◆ Task to complete
Print the entire listing below word for word, excluding its pictures.

(Exercise data begins)

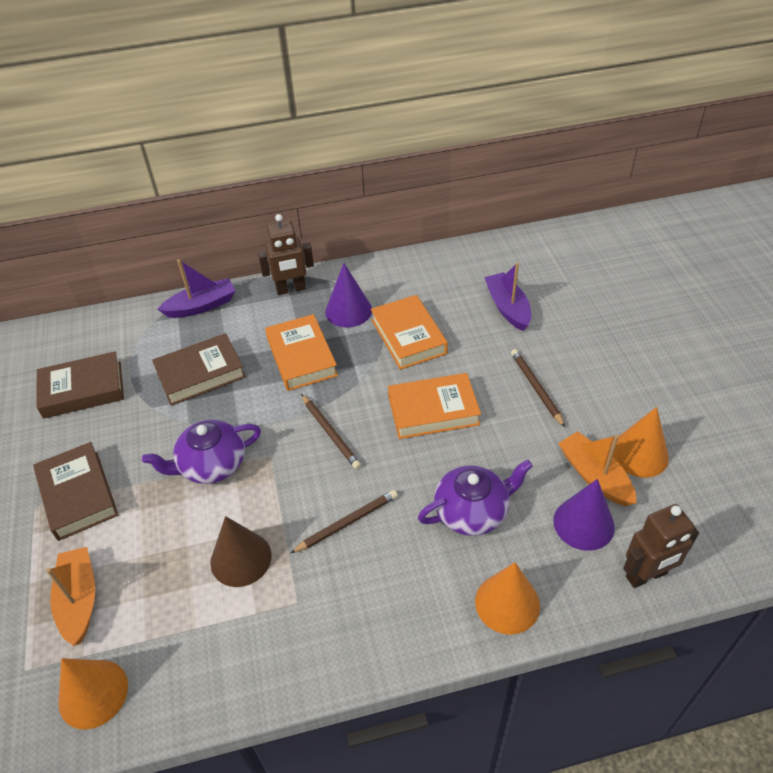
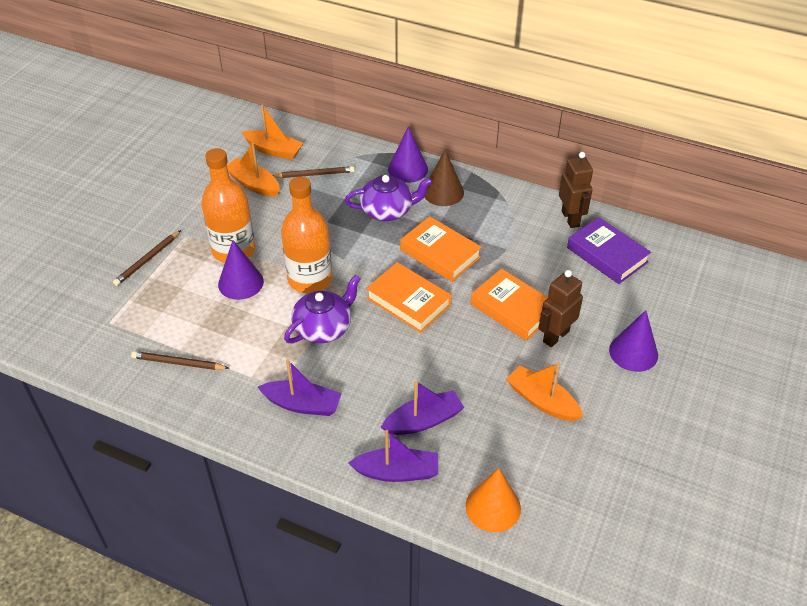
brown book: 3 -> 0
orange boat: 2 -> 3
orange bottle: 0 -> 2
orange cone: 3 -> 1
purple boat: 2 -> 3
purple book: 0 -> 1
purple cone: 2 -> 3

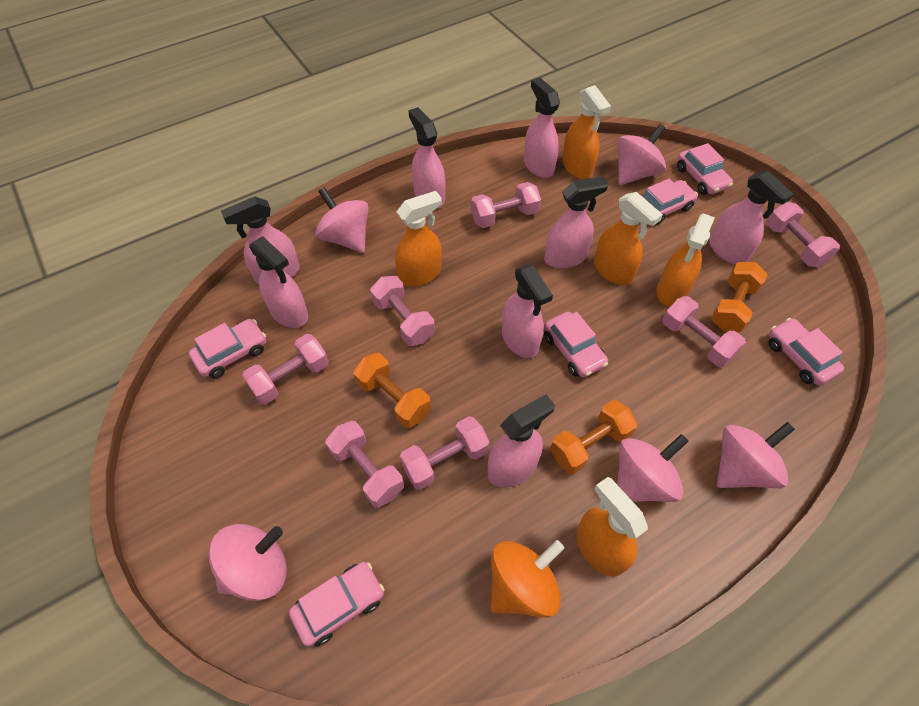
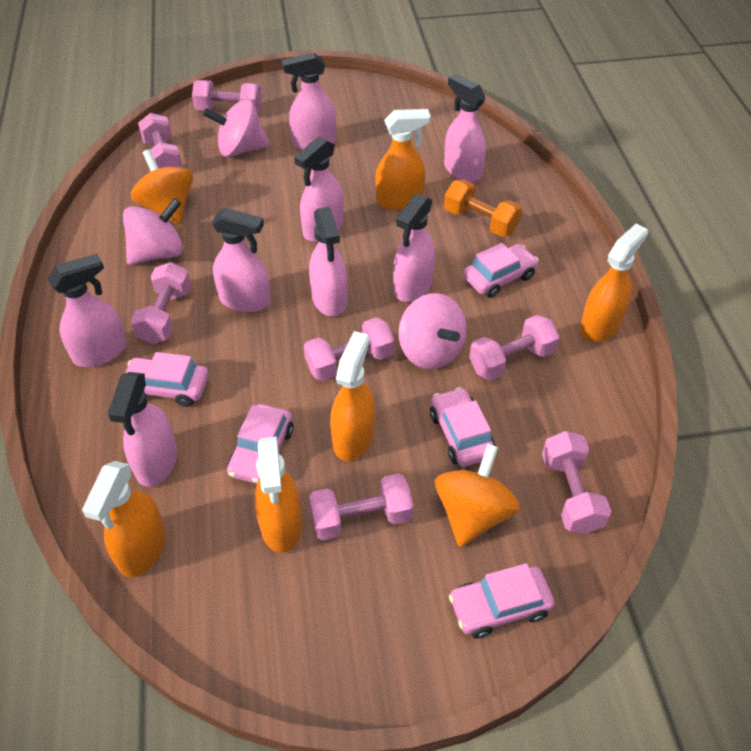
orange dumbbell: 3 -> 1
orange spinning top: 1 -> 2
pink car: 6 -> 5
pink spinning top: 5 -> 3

(Exercise data ends)

◆ Result below
brown book: 3 -> 0
orange boat: 2 -> 3
orange bottle: 0 -> 2
orange cone: 3 -> 1
purple boat: 2 -> 3
purple book: 0 -> 1
purple cone: 2 -> 3

orange dumbbell: 3 -> 1
orange spinning top: 1 -> 2
pink car: 6 -> 5
pink spinning top: 5 -> 3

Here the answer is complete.